▶ **WHAT THE TASK REQUIRES**:
A word-for-word reproduction of the data below is needed, with no pictures in it.

▶ **DATASET EXTRACT**:
════════════════════

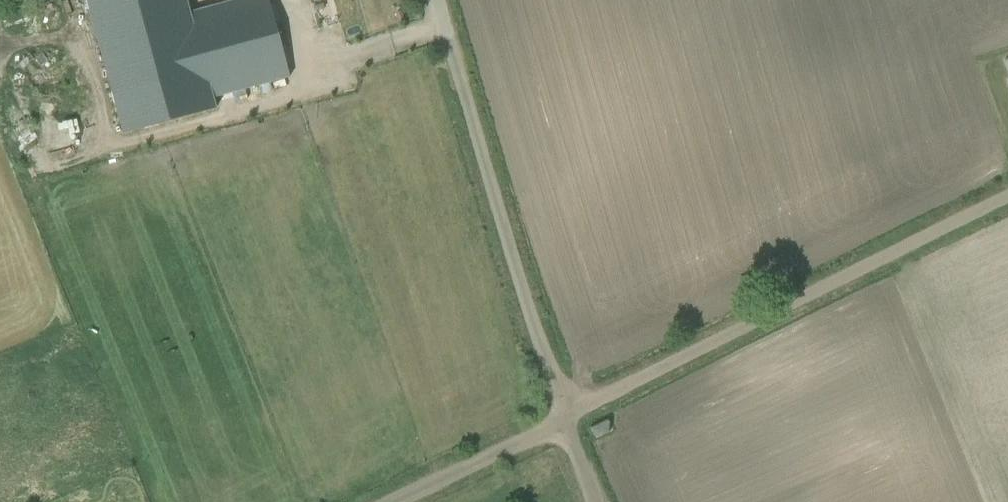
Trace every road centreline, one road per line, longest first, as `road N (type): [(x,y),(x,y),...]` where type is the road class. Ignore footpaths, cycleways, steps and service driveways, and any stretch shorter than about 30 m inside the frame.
road 1 (unclassified): [(567,415),(1007,197)]
road 2 (unclassified): [(567,415),(435,0)]
road 3 (unclassified): [(395,501),(567,415)]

════════════════════

▶ **WRITTEN ANSWER**:
Trace every road centreline, one road per line, longest first, as `road N (type): [(x,y),(x,y),...]` where type is the road class. Ignore footpaths, cycleways, steps and service driveways, and any stretch shorter than about 30 m inside the frame.
road 1 (unclassified): [(567,415),(1007,197)]
road 2 (unclassified): [(567,415),(435,0)]
road 3 (unclassified): [(395,501),(567,415)]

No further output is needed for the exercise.